START Task inputs

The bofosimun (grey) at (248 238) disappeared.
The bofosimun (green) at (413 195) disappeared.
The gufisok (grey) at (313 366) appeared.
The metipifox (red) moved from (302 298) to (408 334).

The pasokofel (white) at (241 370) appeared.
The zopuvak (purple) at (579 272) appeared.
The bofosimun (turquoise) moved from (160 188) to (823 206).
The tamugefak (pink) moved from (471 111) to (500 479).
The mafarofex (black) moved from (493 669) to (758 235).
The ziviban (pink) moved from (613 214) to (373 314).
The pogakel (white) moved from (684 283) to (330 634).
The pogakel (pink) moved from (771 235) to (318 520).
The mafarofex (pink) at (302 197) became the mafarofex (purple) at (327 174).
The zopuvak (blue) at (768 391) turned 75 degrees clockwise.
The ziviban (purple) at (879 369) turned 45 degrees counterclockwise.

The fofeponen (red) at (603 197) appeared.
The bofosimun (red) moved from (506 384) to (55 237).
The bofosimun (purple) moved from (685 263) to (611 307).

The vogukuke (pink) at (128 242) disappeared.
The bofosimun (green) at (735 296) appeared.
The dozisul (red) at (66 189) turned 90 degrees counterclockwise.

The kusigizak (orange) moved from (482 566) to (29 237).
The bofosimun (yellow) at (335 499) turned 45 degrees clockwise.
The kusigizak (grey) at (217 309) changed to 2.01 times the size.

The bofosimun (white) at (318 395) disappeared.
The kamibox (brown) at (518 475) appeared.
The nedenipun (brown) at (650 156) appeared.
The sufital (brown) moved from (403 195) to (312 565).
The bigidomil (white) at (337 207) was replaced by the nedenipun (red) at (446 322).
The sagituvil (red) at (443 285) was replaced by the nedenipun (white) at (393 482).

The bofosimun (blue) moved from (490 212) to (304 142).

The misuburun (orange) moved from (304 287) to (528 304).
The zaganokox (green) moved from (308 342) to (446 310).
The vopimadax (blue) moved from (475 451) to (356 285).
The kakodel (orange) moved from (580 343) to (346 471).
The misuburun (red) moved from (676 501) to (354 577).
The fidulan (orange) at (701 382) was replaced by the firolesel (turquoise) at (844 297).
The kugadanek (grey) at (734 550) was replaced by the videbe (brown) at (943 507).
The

END Task inputs

:: Goal of the exercise ::
Verbatim output is expected for the lines from the start of the data to the line in which "The gufisok (grey) at (313 366) appeared." appears, both included.

:: The completed task ::
The bofosimun (grey) at (248 238) disappeared.
The bofosimun (green) at (413 195) disappeared.
The gufisok (grey) at (313 366) appeared.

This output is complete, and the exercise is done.